Start of DATA SHOWN
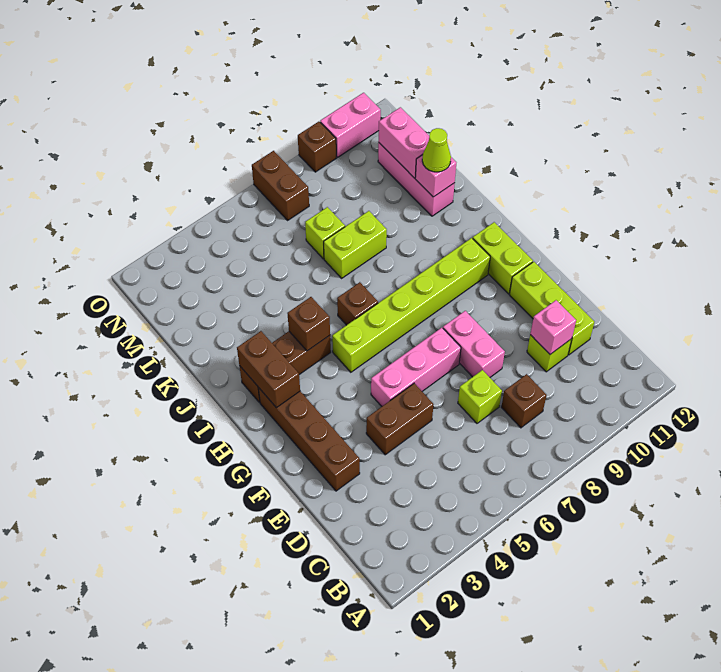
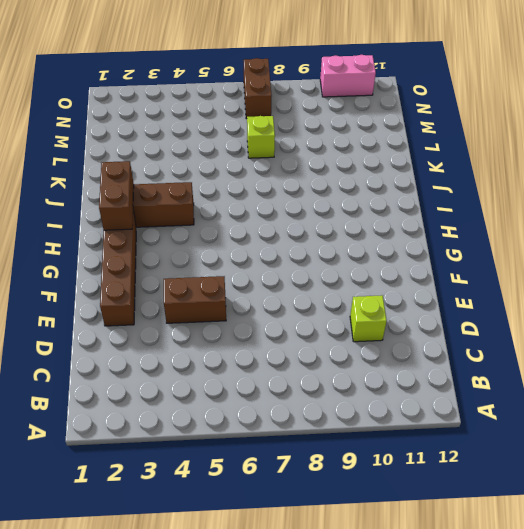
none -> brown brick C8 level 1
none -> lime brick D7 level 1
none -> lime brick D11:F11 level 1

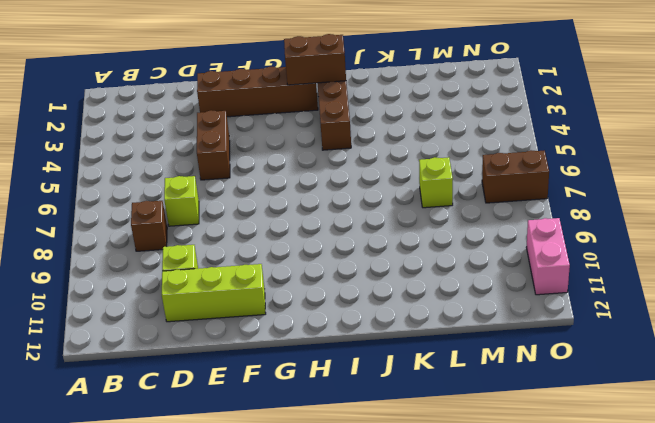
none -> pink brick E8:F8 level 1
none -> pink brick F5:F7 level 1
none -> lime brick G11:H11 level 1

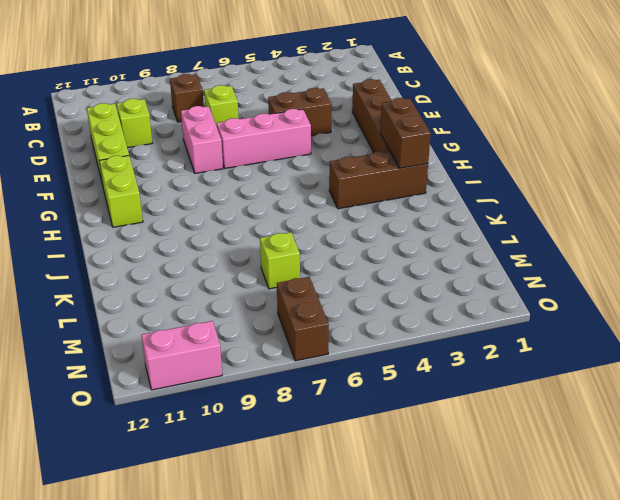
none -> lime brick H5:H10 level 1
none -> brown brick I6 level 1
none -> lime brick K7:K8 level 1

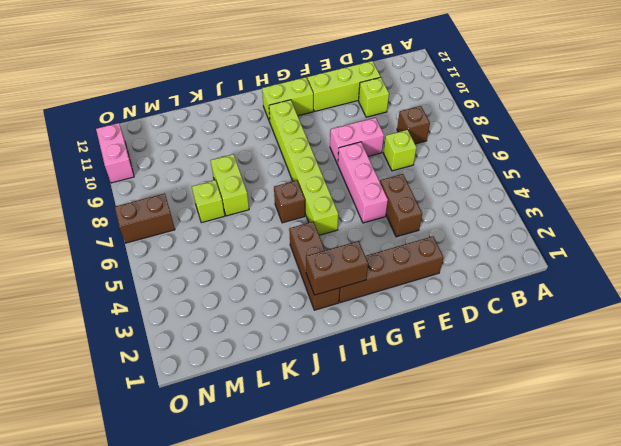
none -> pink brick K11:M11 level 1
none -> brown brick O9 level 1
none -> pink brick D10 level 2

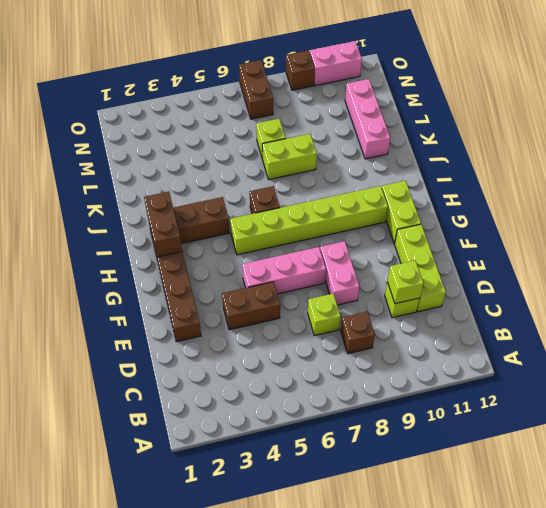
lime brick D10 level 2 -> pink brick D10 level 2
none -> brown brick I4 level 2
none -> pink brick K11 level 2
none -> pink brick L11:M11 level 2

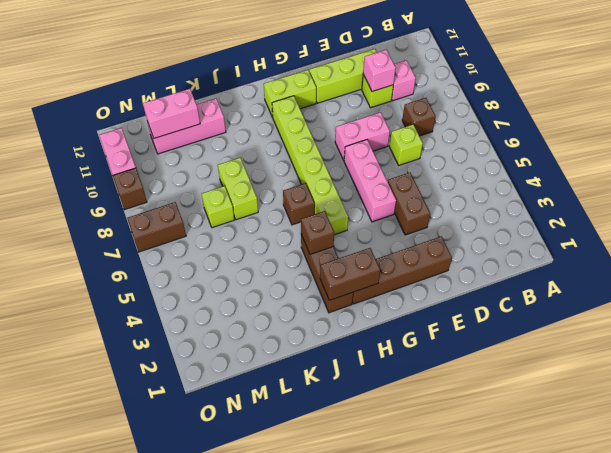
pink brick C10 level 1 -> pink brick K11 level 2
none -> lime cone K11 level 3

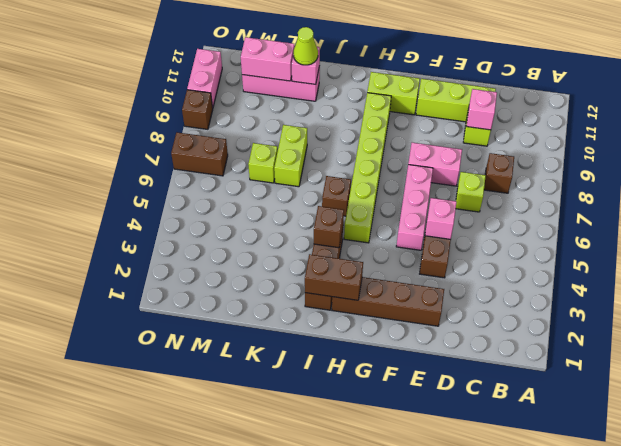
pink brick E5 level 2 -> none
End of DATA SHOWN
§ PROBLEM TO WORK ON
Where does the string "pink" appear in the records? Copy every line that holds it.

§ EXPECTED OUTPUT
none -> pink brick E8:F8 level 1
none -> pink brick F5:F7 level 1
none -> pink brick K11:M11 level 1
none -> pink brick D10 level 2
lime brick D10 level 2 -> pink brick D10 level 2
none -> pink brick K11 level 2
none -> pink brick L11:M11 level 2
pink brick C10 level 1 -> pink brick K11 level 2
pink brick E5 level 2 -> none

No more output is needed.